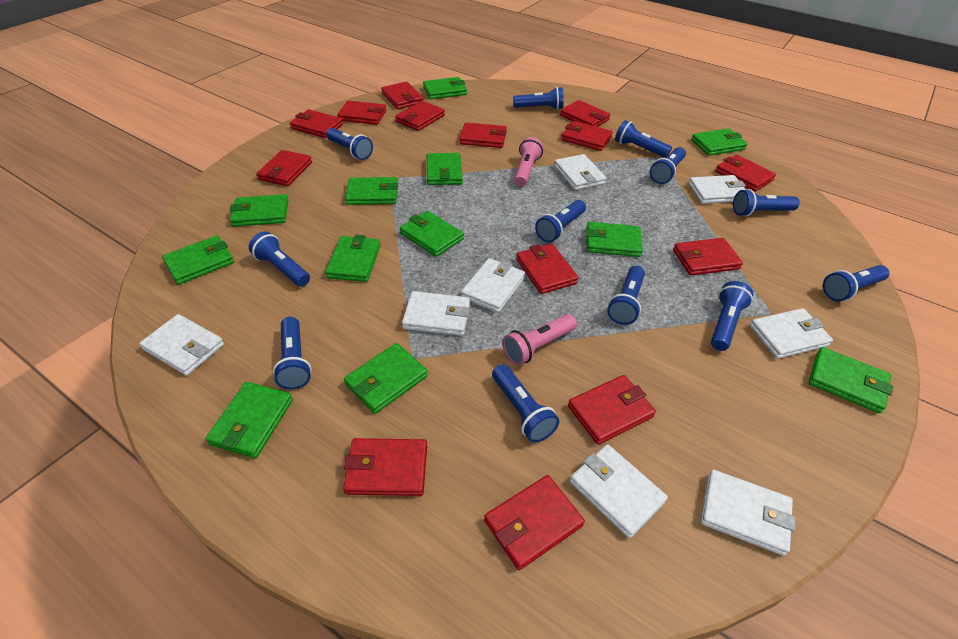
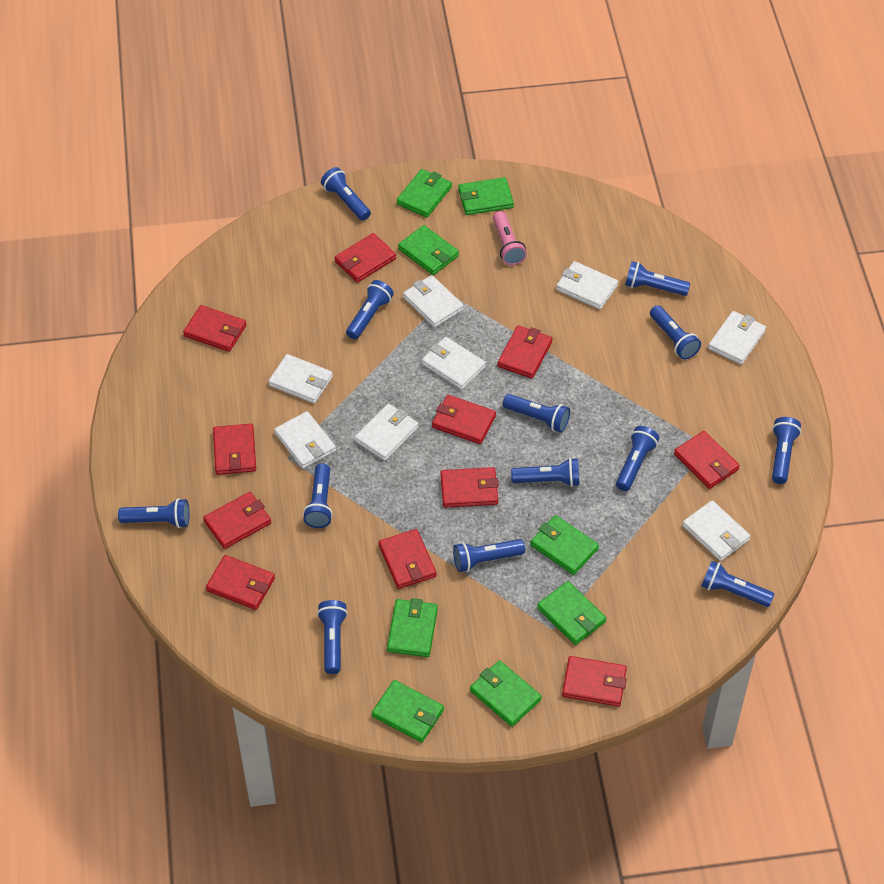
blue flashlight: 12 -> 13
green wallet: 12 -> 8
pink flashlight: 2 -> 1
red wallet: 14 -> 11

WHAT THE EXERCISE ASKS:
The answer is a portion of the data. Write out exactly the line with "green wallet: 12 -> 8" and all lines after it.

EXPECTED ANSWER:
green wallet: 12 -> 8
pink flashlight: 2 -> 1
red wallet: 14 -> 11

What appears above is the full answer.